### DATA TO EXAMINE
◆ ◆ ◆ ◆ ◆
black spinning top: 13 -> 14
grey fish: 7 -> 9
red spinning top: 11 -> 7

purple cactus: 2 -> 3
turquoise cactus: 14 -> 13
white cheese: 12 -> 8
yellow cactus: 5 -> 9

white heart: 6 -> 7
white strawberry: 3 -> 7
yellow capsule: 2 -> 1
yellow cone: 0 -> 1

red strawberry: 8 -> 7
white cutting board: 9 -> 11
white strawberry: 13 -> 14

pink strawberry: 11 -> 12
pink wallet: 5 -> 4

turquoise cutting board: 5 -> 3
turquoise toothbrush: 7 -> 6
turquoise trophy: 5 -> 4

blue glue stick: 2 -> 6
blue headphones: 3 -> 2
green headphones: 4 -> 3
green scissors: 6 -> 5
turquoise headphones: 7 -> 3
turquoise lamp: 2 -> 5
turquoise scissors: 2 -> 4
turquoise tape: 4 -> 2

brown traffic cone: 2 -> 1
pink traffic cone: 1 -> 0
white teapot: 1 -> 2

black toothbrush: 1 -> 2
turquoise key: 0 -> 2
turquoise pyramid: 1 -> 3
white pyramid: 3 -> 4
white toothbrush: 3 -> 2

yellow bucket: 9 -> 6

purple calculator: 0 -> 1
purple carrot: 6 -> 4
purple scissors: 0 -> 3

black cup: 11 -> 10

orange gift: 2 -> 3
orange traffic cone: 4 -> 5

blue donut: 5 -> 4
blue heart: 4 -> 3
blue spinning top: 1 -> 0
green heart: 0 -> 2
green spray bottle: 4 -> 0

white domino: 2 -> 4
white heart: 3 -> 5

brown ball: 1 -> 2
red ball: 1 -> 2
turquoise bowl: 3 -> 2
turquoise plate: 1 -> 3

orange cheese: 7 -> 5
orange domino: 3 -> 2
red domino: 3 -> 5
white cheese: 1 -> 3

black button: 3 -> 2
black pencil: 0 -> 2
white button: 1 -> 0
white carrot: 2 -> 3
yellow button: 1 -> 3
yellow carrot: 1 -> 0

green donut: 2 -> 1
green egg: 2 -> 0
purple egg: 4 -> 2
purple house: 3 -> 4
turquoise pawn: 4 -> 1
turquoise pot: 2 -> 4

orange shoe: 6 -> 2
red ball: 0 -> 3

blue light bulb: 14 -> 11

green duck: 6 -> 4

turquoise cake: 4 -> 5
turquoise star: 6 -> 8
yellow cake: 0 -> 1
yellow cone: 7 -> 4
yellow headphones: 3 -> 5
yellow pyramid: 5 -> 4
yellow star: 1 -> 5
◆ ◆ ◆ ◆ ◆
### WHAT TO WORK ON
Word for word, transcribe each record.

### YOUR SOLUTION
black spinning top: 13 -> 14
grey fish: 7 -> 9
red spinning top: 11 -> 7

purple cactus: 2 -> 3
turquoise cactus: 14 -> 13
white cheese: 12 -> 8
yellow cactus: 5 -> 9

white heart: 6 -> 7
white strawberry: 3 -> 7
yellow capsule: 2 -> 1
yellow cone: 0 -> 1

red strawberry: 8 -> 7
white cutting board: 9 -> 11
white strawberry: 13 -> 14

pink strawberry: 11 -> 12
pink wallet: 5 -> 4

turquoise cutting board: 5 -> 3
turquoise toothbrush: 7 -> 6
turquoise trophy: 5 -> 4

blue glue stick: 2 -> 6
blue headphones: 3 -> 2
green headphones: 4 -> 3
green scissors: 6 -> 5
turquoise headphones: 7 -> 3
turquoise lamp: 2 -> 5
turquoise scissors: 2 -> 4
turquoise tape: 4 -> 2

brown traffic cone: 2 -> 1
pink traffic cone: 1 -> 0
white teapot: 1 -> 2

black toothbrush: 1 -> 2
turquoise key: 0 -> 2
turquoise pyramid: 1 -> 3
white pyramid: 3 -> 4
white toothbrush: 3 -> 2

yellow bucket: 9 -> 6

purple calculator: 0 -> 1
purple carrot: 6 -> 4
purple scissors: 0 -> 3

black cup: 11 -> 10

orange gift: 2 -> 3
orange traffic cone: 4 -> 5

blue donut: 5 -> 4
blue heart: 4 -> 3
blue spinning top: 1 -> 0
green heart: 0 -> 2
green spray bottle: 4 -> 0

white domino: 2 -> 4
white heart: 3 -> 5

brown ball: 1 -> 2
red ball: 1 -> 2
turquoise bowl: 3 -> 2
turquoise plate: 1 -> 3

orange cheese: 7 -> 5
orange domino: 3 -> 2
red domino: 3 -> 5
white cheese: 1 -> 3

black button: 3 -> 2
black pencil: 0 -> 2
white button: 1 -> 0
white carrot: 2 -> 3
yellow button: 1 -> 3
yellow carrot: 1 -> 0

green donut: 2 -> 1
green egg: 2 -> 0
purple egg: 4 -> 2
purple house: 3 -> 4
turquoise pawn: 4 -> 1
turquoise pot: 2 -> 4

orange shoe: 6 -> 2
red ball: 0 -> 3

blue light bulb: 14 -> 11

green duck: 6 -> 4

turquoise cake: 4 -> 5
turquoise star: 6 -> 8
yellow cake: 0 -> 1
yellow cone: 7 -> 4
yellow headphones: 3 -> 5
yellow pyramid: 5 -> 4
yellow star: 1 -> 5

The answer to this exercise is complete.